EXERCISE: Return each line of the records that contains the word "corner".

== == ==

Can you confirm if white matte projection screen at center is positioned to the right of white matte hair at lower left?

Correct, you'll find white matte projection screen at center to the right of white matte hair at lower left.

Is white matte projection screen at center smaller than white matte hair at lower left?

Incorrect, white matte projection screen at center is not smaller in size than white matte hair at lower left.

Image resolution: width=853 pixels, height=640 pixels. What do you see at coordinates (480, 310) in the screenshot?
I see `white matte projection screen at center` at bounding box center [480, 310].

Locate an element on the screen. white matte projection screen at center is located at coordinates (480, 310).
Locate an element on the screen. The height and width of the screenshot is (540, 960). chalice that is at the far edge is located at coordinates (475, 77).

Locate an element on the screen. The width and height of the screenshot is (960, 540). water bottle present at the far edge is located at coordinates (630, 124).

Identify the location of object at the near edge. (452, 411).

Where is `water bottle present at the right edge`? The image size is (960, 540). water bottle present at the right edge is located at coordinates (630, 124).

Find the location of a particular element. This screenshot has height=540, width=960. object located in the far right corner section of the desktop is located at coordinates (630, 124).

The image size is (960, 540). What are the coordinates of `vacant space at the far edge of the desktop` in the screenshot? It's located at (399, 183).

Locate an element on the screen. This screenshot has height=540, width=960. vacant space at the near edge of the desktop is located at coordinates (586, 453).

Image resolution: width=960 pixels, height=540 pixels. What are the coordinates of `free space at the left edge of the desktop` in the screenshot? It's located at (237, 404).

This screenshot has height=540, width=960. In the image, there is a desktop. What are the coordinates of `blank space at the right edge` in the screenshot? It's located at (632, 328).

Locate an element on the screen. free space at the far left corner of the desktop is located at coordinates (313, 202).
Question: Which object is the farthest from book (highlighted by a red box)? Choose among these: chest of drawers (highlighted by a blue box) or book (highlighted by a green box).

== == ==

TASK ANSWER:
Find the location of a particular element. This screenshot has height=540, width=960. object located in the far right corner section of the desktop is located at coordinates (630, 124).
Locate an element on the screen. free space at the far left corner of the desktop is located at coordinates (313, 202).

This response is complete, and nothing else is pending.